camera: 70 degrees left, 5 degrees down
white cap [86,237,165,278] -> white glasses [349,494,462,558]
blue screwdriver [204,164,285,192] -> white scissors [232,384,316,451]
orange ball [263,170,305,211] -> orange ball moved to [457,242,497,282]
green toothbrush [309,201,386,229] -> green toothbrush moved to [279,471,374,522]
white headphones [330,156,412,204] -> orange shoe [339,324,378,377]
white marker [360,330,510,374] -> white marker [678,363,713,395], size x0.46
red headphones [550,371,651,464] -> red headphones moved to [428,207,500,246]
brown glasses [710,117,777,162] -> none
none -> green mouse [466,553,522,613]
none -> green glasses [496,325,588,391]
□ □ □ □
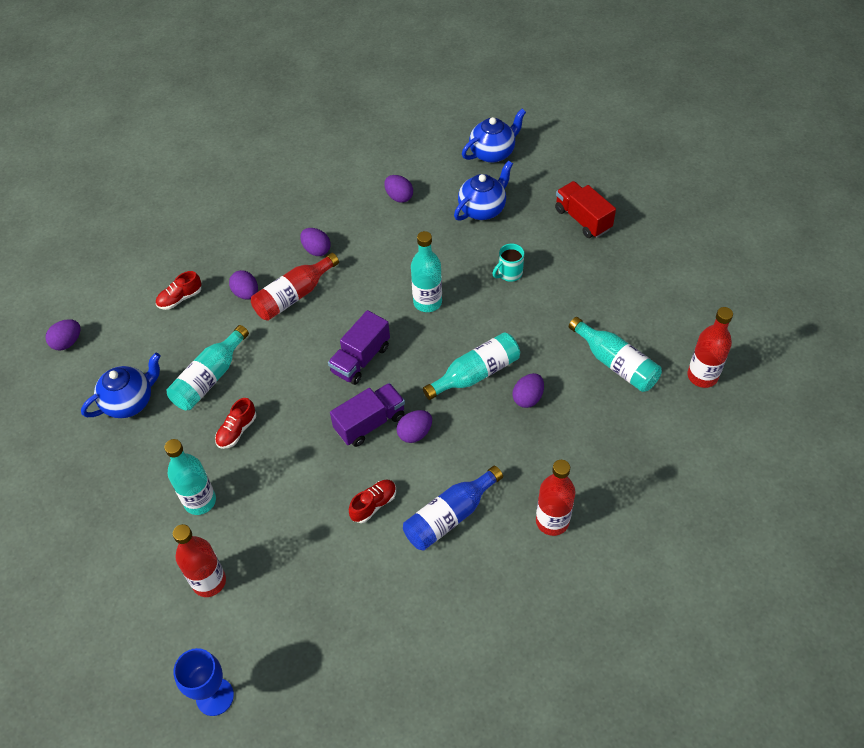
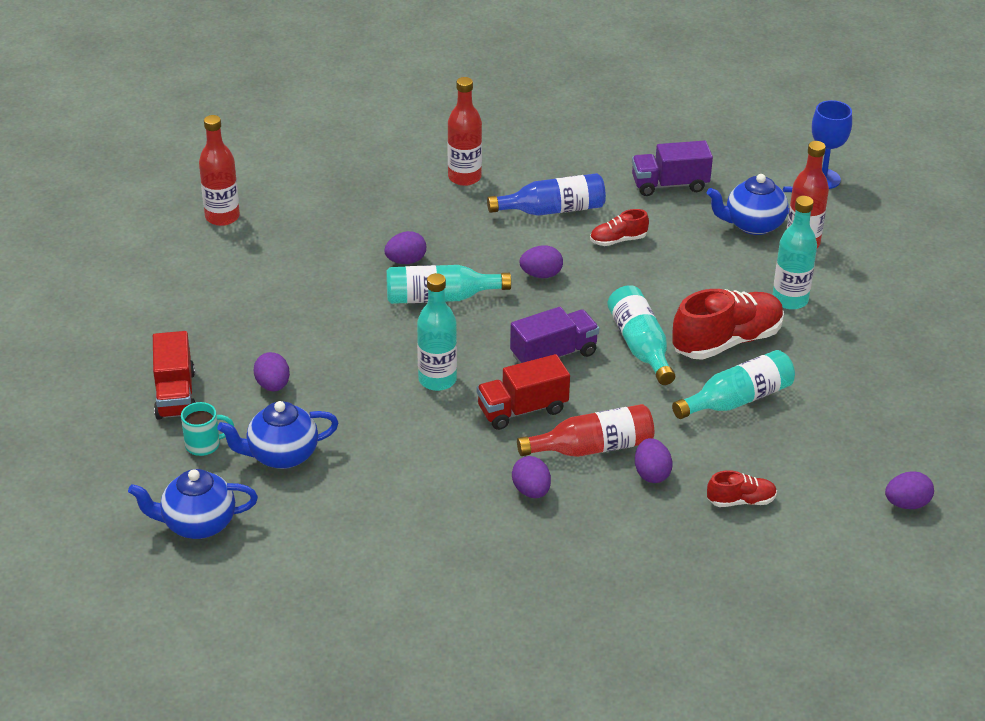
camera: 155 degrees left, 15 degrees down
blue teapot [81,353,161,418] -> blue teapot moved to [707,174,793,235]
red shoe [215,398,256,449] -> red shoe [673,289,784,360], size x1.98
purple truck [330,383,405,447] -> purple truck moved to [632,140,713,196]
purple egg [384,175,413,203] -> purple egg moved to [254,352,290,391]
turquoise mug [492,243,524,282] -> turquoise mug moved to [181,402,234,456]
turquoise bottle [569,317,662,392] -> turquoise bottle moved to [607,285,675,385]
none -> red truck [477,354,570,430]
□ □ □ □
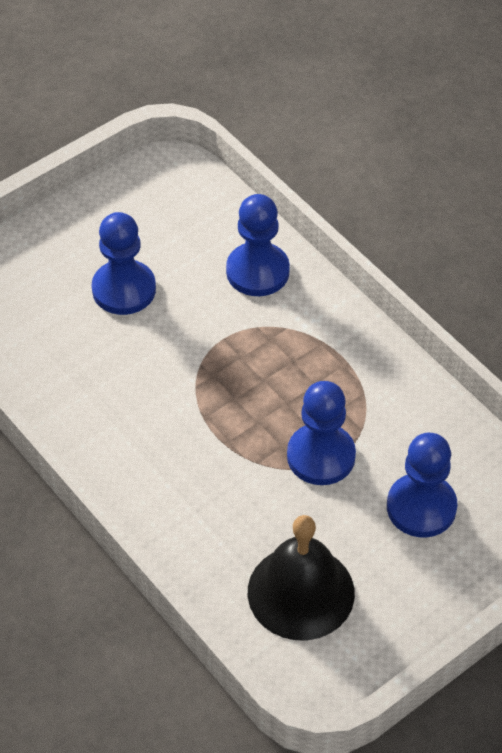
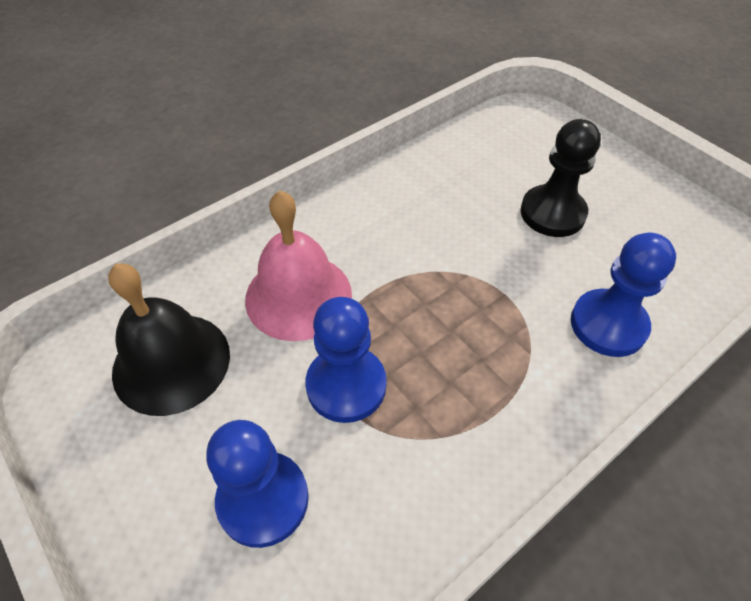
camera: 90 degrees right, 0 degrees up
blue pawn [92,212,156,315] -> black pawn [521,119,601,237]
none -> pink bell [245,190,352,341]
□ □ □ □
WORK INSTRUCTIONS: Out of the records, collect only those lines that contain the string "green".

EXERCISE ANSWER:
green toothbrush [309,201,386,229] -> green toothbrush moved to [279,471,374,522]
none -> green mouse [466,553,522,613]
none -> green glasses [496,325,588,391]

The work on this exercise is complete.